[Records from a collection]
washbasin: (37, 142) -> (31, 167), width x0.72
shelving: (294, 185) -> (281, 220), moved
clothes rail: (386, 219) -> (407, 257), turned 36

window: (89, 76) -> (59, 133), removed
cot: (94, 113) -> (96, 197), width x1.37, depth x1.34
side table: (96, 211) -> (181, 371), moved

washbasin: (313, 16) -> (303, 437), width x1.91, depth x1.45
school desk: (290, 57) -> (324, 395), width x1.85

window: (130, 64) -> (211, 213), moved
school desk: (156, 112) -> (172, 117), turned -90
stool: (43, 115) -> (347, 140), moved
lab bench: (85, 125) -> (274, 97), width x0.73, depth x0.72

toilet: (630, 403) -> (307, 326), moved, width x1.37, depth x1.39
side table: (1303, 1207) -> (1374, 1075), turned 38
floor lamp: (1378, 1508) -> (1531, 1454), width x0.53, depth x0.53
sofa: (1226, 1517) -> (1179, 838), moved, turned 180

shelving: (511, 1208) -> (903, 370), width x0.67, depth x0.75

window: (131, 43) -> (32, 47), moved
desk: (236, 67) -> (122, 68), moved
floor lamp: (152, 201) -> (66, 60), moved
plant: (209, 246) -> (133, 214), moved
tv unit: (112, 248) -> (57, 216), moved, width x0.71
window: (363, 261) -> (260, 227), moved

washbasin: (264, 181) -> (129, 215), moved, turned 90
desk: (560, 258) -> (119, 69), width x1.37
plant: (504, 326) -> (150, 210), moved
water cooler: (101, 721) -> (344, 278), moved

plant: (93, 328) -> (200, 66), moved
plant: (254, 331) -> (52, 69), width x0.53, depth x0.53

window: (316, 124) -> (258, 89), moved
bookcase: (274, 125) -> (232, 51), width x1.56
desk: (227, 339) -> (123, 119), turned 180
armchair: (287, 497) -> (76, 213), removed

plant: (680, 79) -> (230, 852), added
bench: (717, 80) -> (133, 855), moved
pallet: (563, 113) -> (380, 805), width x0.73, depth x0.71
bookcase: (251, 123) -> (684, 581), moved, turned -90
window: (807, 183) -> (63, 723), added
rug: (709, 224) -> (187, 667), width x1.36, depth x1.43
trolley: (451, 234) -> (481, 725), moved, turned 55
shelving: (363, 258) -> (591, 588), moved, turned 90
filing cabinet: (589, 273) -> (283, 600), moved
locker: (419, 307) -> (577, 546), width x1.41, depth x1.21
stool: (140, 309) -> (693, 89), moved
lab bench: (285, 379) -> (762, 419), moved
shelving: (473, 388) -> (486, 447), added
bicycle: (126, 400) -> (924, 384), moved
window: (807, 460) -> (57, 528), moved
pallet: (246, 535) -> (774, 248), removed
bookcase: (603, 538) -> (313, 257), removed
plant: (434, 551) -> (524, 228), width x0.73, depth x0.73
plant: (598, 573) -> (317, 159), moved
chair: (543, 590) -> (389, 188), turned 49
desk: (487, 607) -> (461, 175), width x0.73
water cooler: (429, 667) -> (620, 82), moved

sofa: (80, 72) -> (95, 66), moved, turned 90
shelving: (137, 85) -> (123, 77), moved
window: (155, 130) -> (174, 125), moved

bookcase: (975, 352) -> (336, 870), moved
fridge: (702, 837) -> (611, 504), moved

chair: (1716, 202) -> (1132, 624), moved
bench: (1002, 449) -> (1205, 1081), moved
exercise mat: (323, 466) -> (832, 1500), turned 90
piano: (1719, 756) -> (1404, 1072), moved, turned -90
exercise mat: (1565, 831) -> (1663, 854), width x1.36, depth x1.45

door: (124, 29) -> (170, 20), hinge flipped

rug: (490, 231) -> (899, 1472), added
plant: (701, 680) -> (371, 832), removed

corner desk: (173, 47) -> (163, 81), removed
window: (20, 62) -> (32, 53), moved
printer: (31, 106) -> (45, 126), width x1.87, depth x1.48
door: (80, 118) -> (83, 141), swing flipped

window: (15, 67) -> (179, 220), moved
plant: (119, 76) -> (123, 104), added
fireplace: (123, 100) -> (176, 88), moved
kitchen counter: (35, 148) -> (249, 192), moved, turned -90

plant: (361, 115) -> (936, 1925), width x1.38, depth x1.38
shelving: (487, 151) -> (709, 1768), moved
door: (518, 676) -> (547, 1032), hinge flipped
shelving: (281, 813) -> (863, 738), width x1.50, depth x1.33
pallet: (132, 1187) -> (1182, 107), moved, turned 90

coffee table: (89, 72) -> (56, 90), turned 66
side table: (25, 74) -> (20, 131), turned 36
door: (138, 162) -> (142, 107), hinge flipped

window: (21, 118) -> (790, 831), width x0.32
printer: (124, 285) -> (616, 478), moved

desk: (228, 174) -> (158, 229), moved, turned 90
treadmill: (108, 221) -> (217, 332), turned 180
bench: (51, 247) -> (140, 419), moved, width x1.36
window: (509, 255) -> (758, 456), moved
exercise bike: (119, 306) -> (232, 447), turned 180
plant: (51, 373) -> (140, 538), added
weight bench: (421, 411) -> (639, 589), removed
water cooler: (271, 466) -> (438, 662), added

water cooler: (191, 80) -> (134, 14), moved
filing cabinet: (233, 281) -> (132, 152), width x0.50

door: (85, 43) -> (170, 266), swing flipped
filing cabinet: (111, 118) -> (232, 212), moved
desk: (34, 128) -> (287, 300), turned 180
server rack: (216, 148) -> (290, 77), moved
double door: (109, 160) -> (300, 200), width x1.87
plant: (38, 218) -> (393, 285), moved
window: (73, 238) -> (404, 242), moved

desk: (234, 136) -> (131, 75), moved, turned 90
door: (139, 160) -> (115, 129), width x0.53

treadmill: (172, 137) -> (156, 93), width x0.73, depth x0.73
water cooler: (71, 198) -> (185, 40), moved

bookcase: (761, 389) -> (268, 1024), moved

- **Instructions for the task**
Give back, word for word, the lines from the one with "window: (509, 255) -> (758, 456), moved" through the last line of the entries, both included, and no other line.

- **Response to the exercise**
window: (509, 255) -> (758, 456), moved
exercise bike: (119, 306) -> (232, 447), turned 180
plant: (51, 373) -> (140, 538), added
weight bench: (421, 411) -> (639, 589), removed
water cooler: (271, 466) -> (438, 662), added

water cooler: (191, 80) -> (134, 14), moved
filing cabinet: (233, 281) -> (132, 152), width x0.50

door: (85, 43) -> (170, 266), swing flipped
filing cabinet: (111, 118) -> (232, 212), moved
desk: (34, 128) -> (287, 300), turned 180
server rack: (216, 148) -> (290, 77), moved
double door: (109, 160) -> (300, 200), width x1.87
plant: (38, 218) -> (393, 285), moved
window: (73, 238) -> (404, 242), moved

desk: (234, 136) -> (131, 75), moved, turned 90
door: (139, 160) -> (115, 129), width x0.53

treadmill: (172, 137) -> (156, 93), width x0.73, depth x0.73
water cooler: (71, 198) -> (185, 40), moved

bookcase: (761, 389) -> (268, 1024), moved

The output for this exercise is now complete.